▶ What is needed:
Quote exactly the lines running from the line with "R6: none -> 27 (+12V, GND)" to the end of the entries, including both, and nothing else.

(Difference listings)

· · · ·

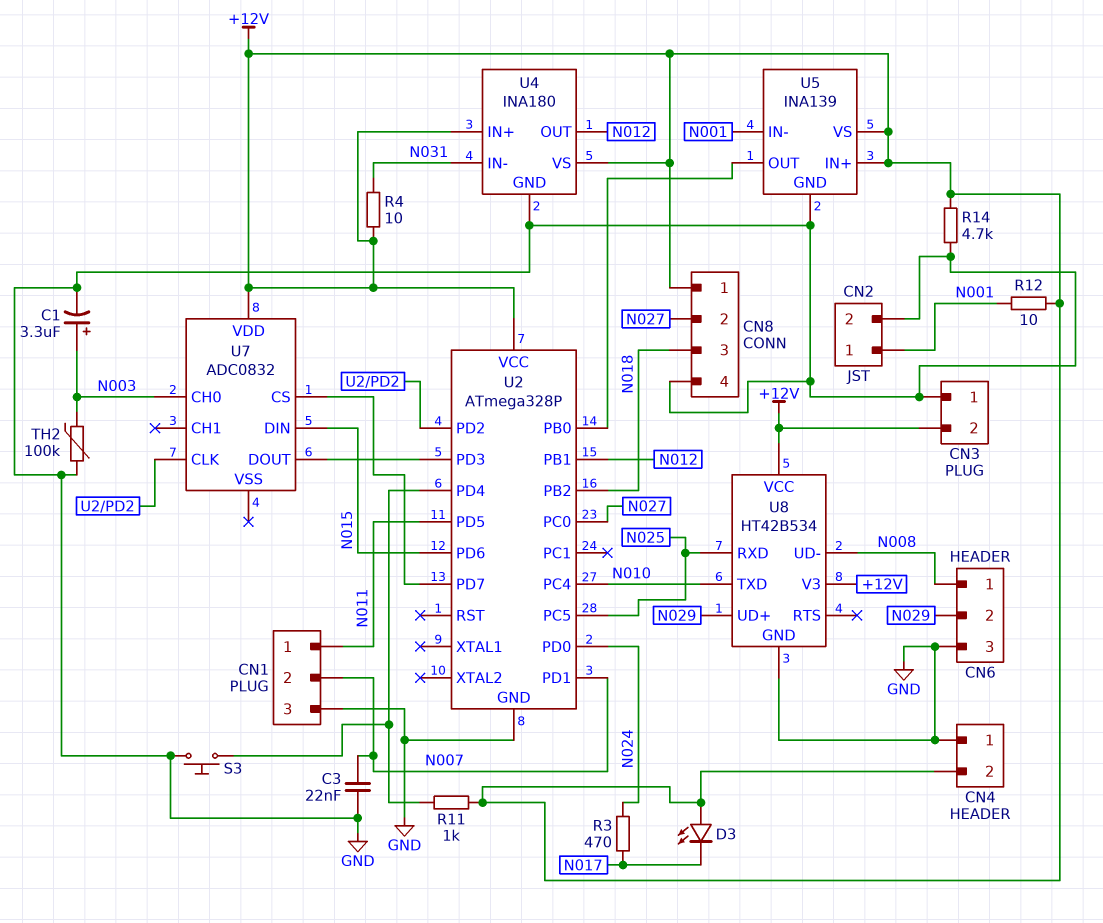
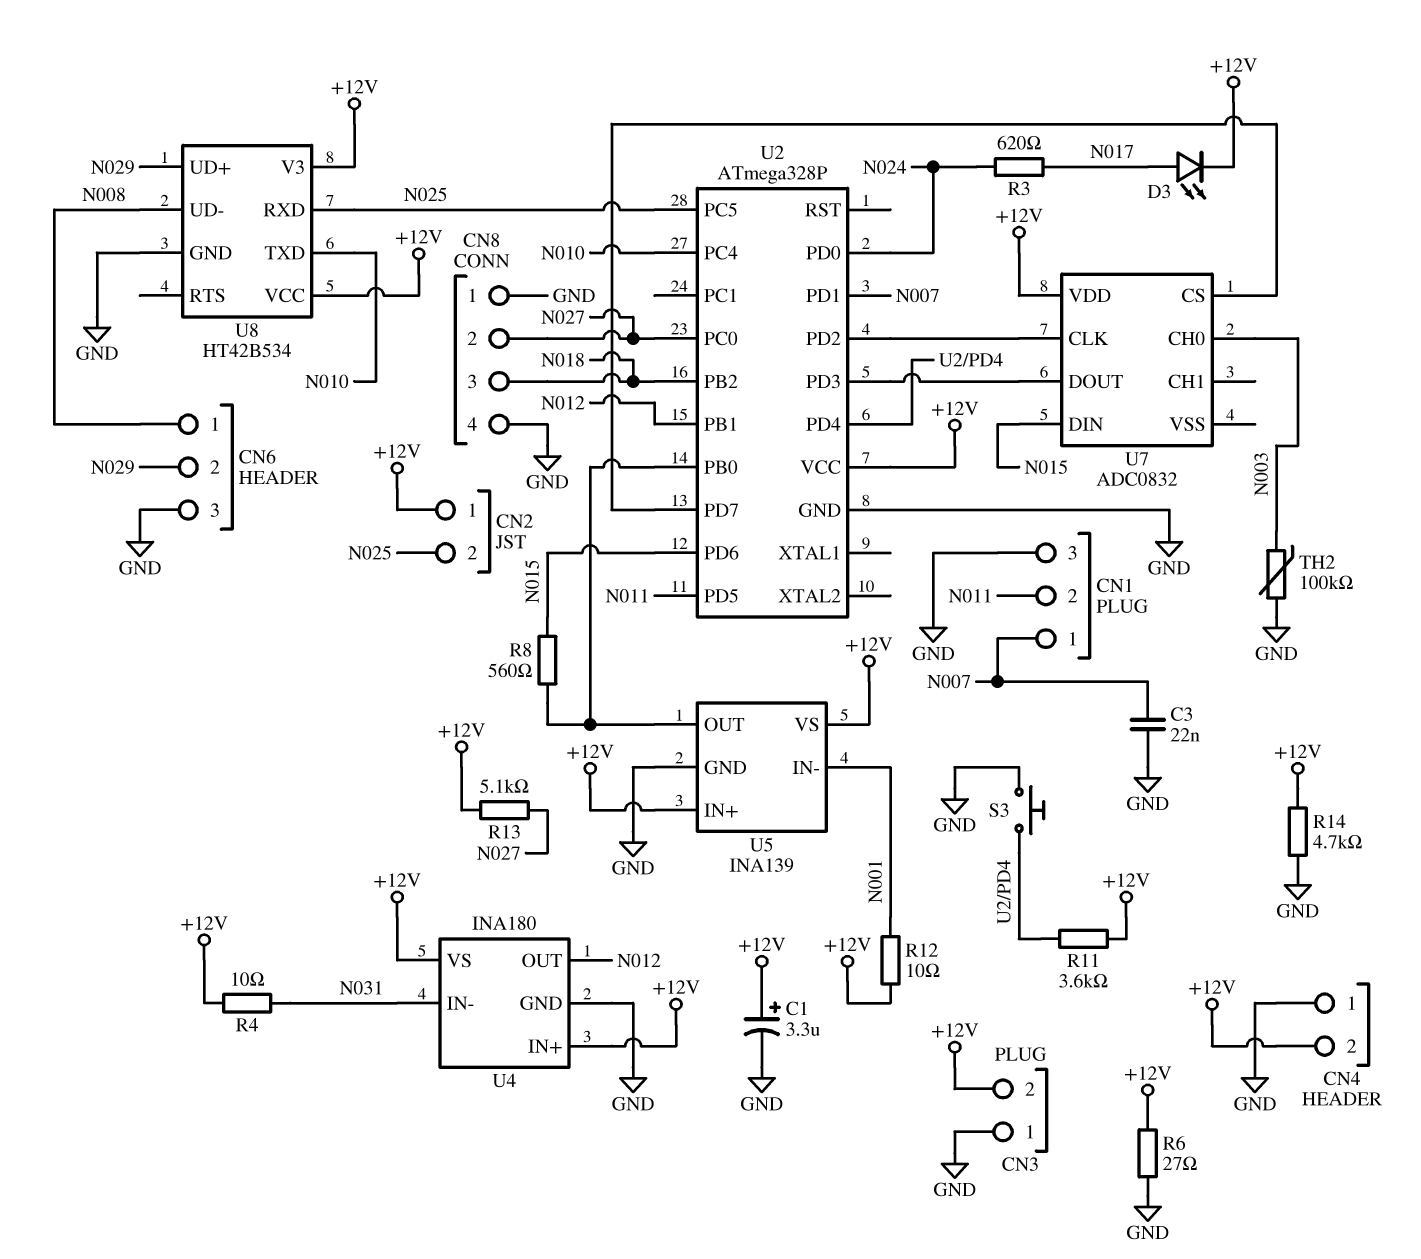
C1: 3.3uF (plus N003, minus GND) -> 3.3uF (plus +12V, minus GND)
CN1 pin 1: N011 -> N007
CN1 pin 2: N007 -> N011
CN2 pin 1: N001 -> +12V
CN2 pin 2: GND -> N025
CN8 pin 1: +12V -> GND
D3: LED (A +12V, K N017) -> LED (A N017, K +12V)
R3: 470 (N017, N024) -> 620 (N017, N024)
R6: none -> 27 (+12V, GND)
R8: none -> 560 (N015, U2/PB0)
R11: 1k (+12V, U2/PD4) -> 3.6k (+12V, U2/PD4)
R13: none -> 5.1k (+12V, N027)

· · · ·

▶ Answer to this exercise:
R6: none -> 27 (+12V, GND)
R8: none -> 560 (N015, U2/PB0)
R11: 1k (+12V, U2/PD4) -> 3.6k (+12V, U2/PD4)
R13: none -> 5.1k (+12V, N027)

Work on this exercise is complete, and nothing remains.